**THE RECORDS**
______________________________

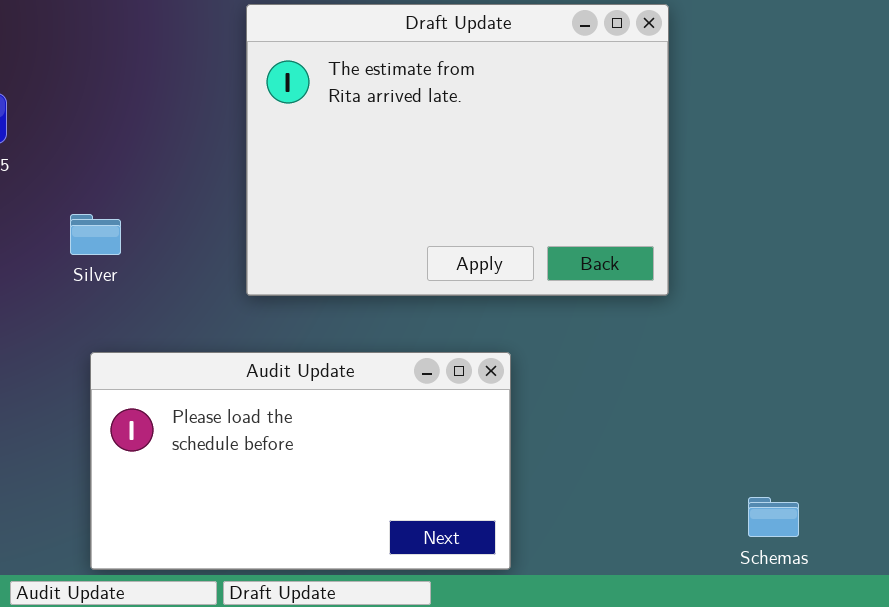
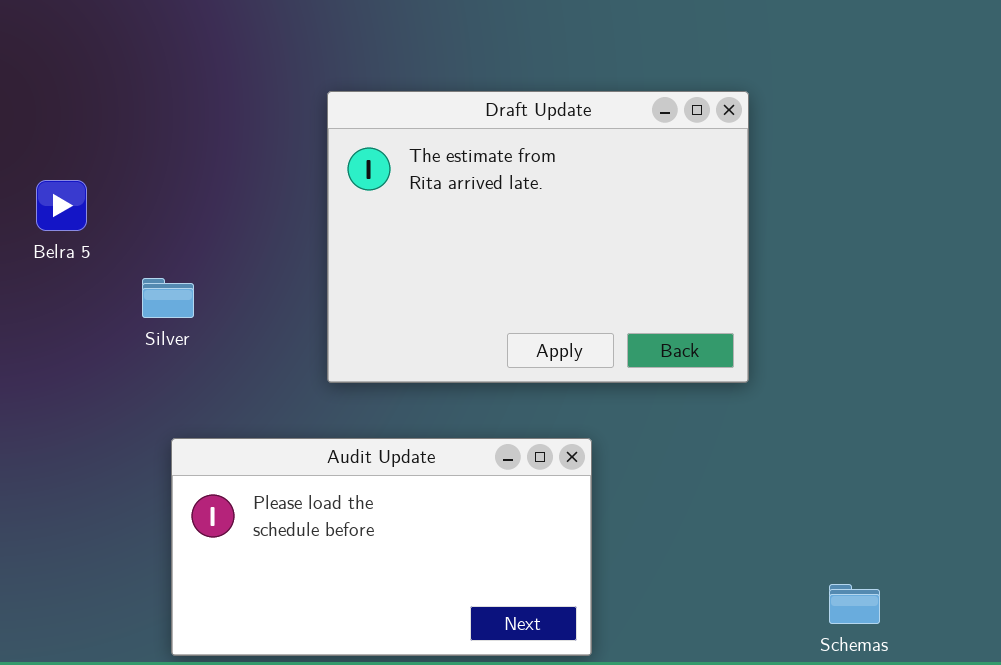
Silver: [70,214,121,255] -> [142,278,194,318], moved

______________________________

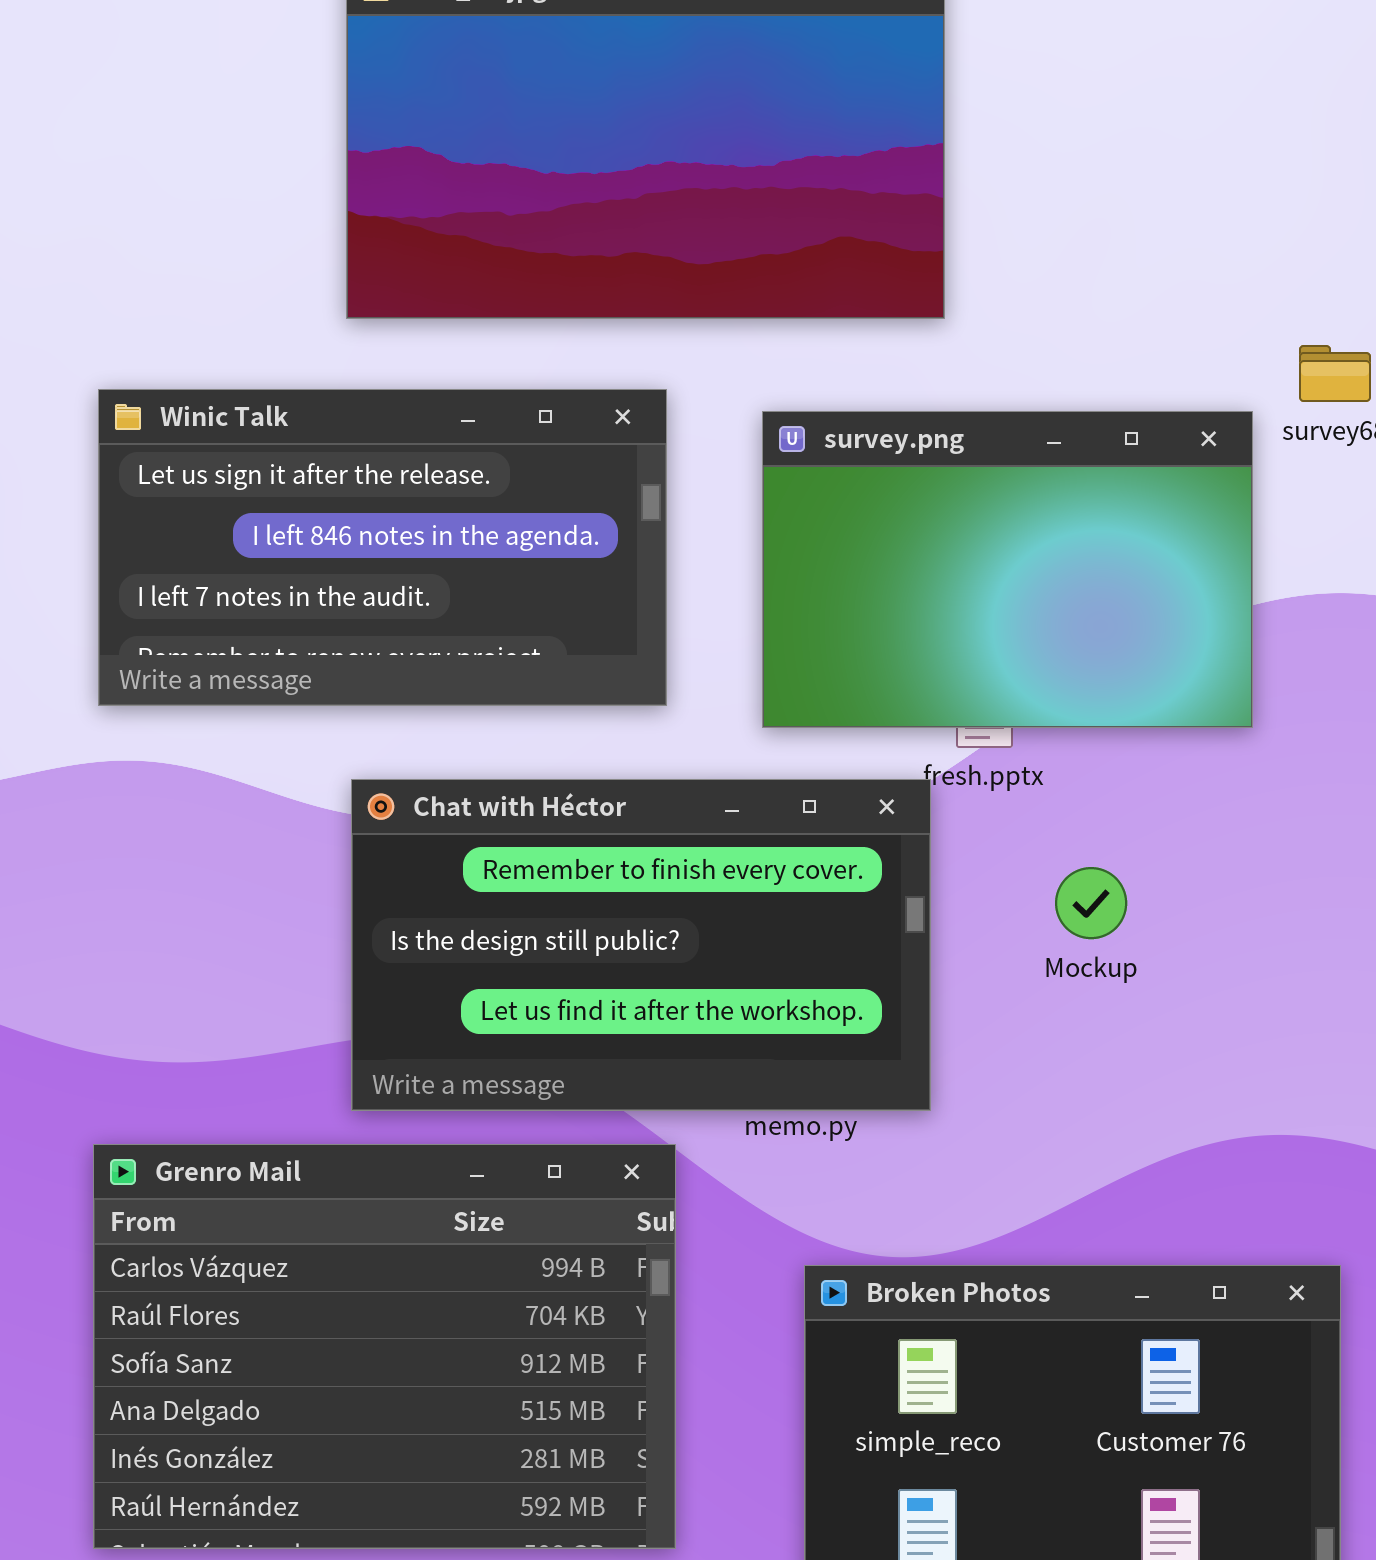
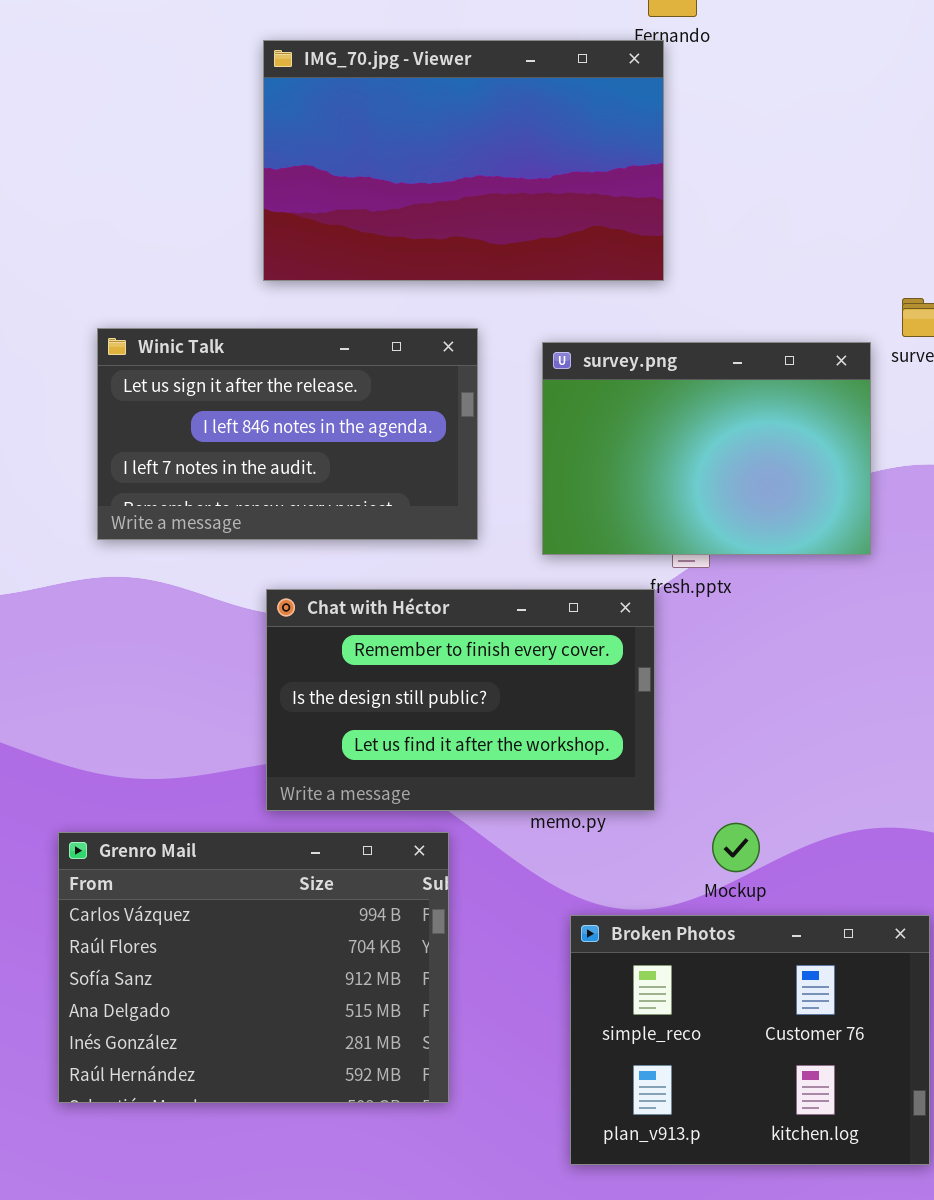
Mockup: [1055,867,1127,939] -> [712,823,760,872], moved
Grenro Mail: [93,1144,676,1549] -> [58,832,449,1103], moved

______________________________

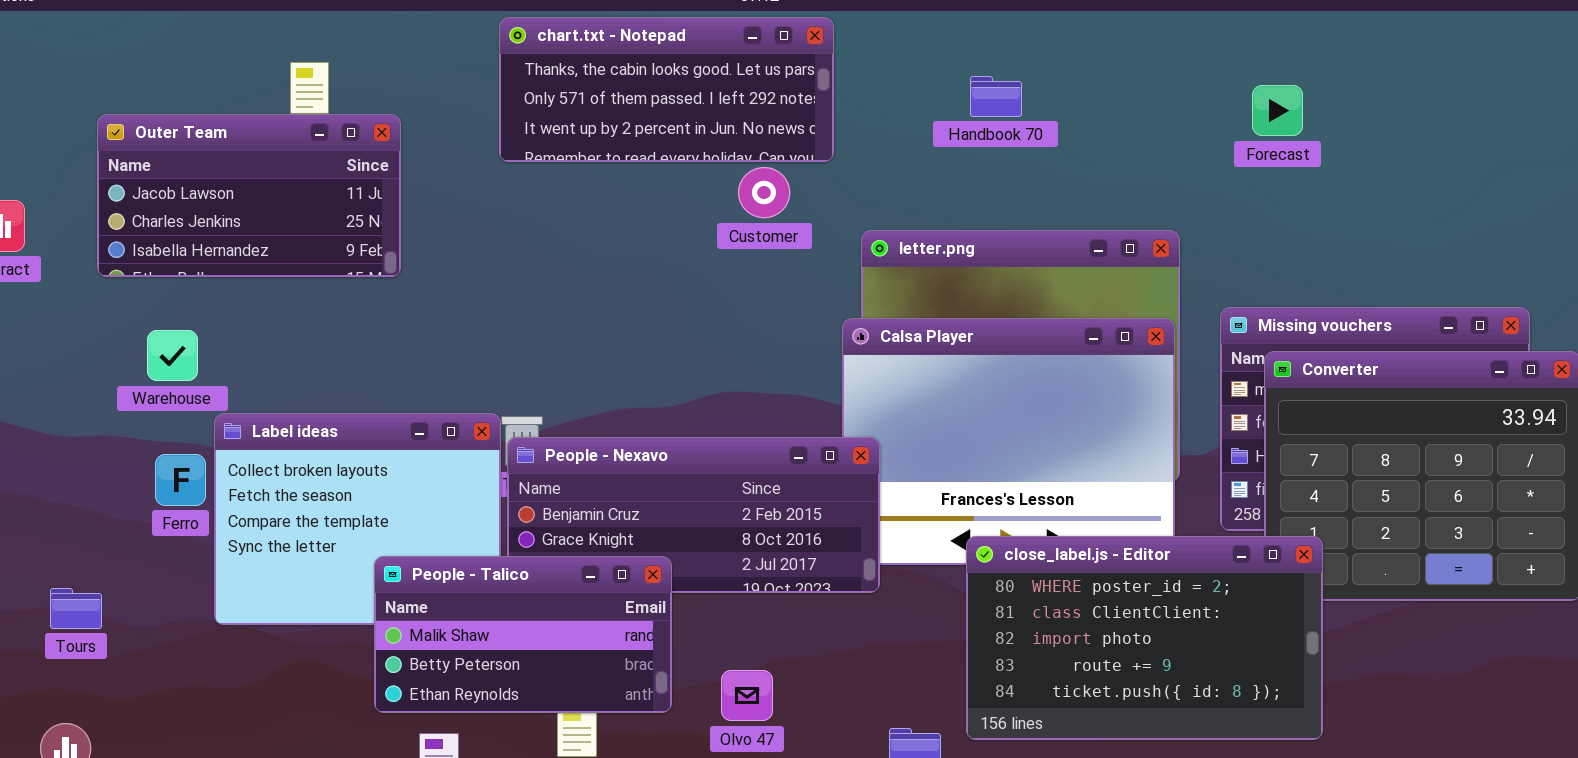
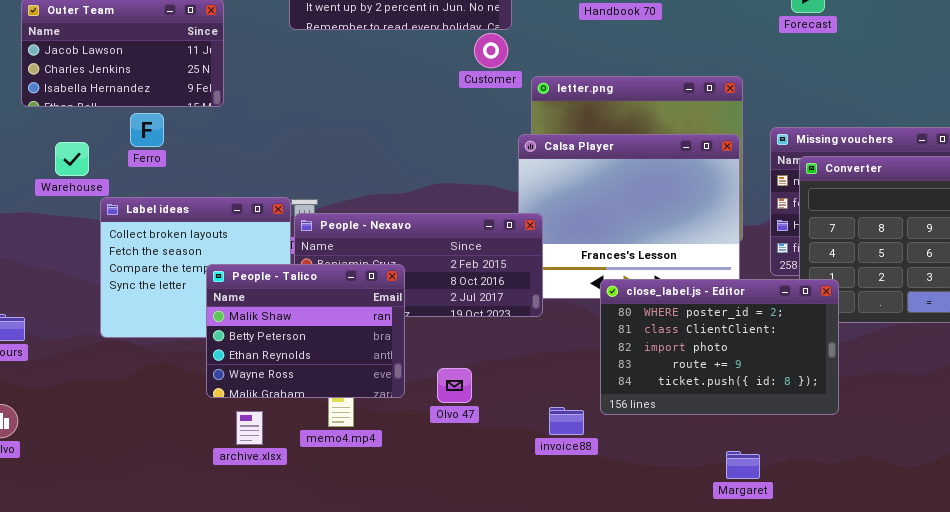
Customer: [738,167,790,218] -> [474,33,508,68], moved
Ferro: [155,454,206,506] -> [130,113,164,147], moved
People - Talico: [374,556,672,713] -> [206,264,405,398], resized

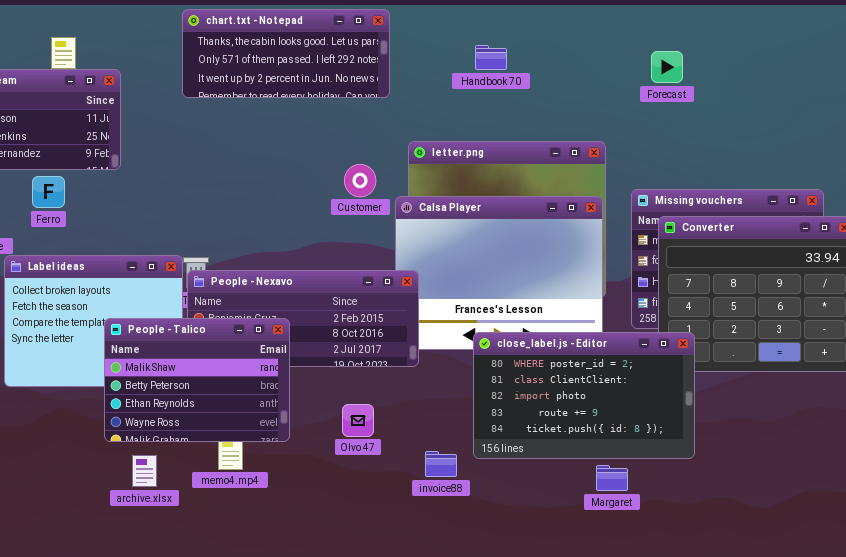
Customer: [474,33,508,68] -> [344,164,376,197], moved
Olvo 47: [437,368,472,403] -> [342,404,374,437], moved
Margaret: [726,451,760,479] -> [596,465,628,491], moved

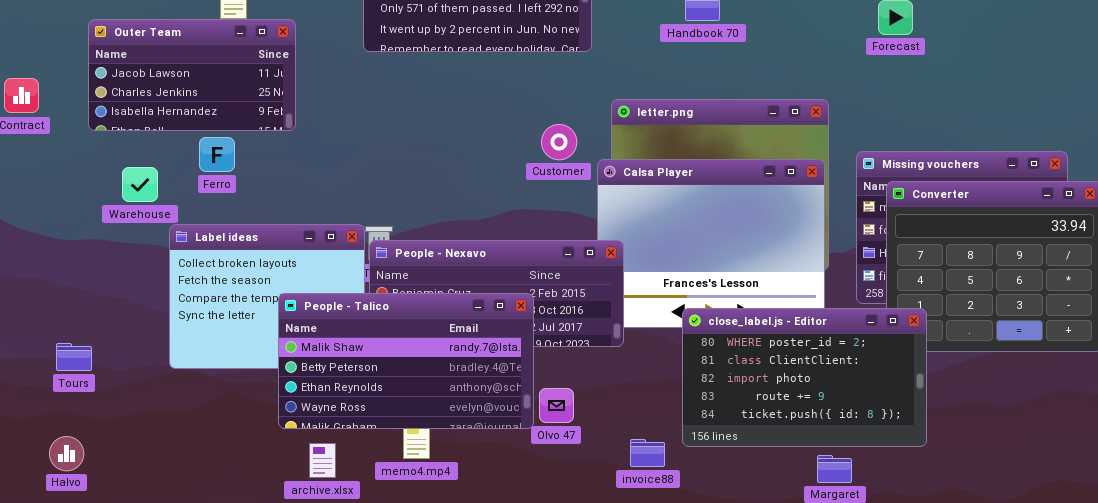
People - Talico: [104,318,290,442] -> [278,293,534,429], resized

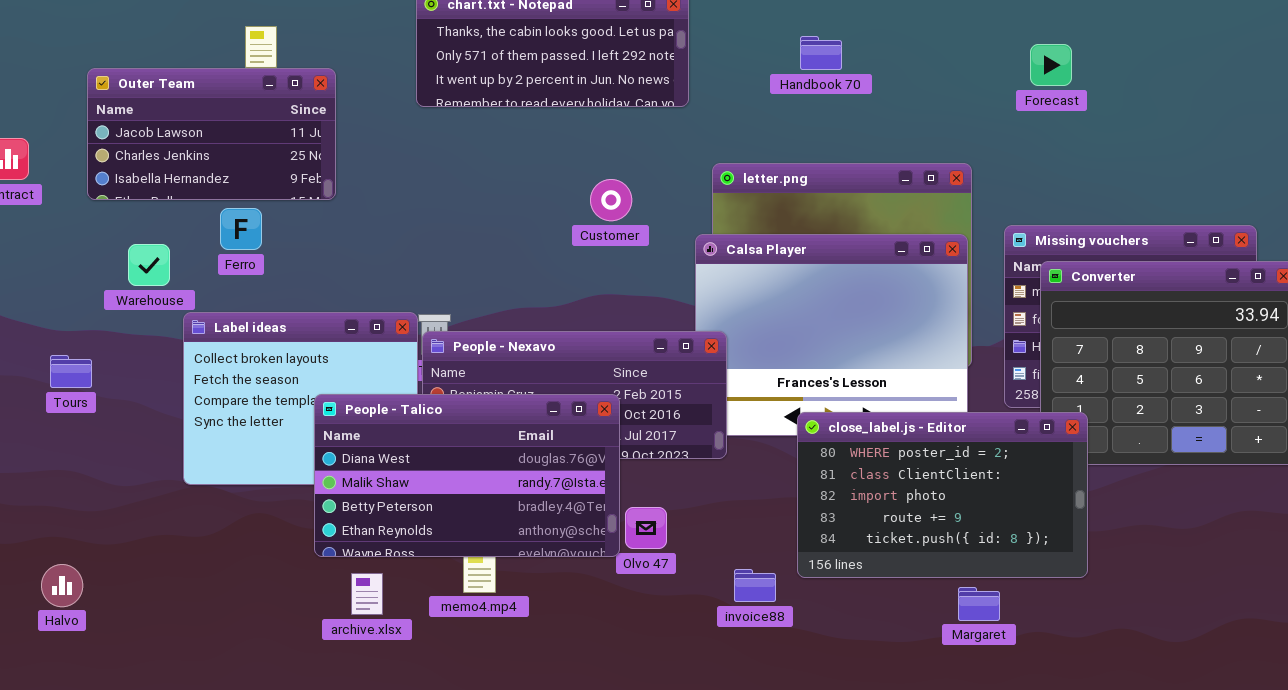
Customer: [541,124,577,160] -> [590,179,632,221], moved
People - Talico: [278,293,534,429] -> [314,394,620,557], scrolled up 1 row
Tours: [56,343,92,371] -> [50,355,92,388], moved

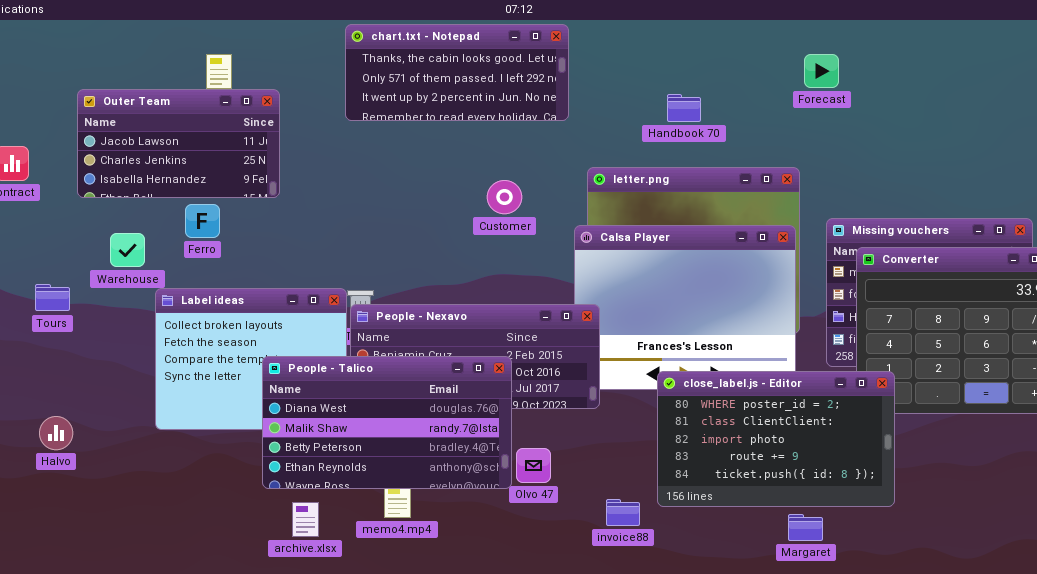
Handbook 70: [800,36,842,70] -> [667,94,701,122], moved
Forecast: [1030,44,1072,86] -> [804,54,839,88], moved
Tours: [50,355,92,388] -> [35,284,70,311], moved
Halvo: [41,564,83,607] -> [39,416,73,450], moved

______________________________

What is needed is an exact copy of only the lines above from the one with "Customer: [474,33,508,68] ->" to the one with "Halvo: [41,564,83,607] ->", both kept, with every picture left out.

Customer: [474,33,508,68] -> [344,164,376,197], moved
Olvo 47: [437,368,472,403] -> [342,404,374,437], moved
Margaret: [726,451,760,479] -> [596,465,628,491], moved

People - Talico: [104,318,290,442] -> [278,293,534,429], resized

Customer: [541,124,577,160] -> [590,179,632,221], moved
People - Talico: [278,293,534,429] -> [314,394,620,557], scrolled up 1 row
Tours: [56,343,92,371] -> [50,355,92,388], moved

Handbook 70: [800,36,842,70] -> [667,94,701,122], moved
Forecast: [1030,44,1072,86] -> [804,54,839,88], moved
Tours: [50,355,92,388] -> [35,284,70,311], moved
Halvo: [41,564,83,607] -> [39,416,73,450], moved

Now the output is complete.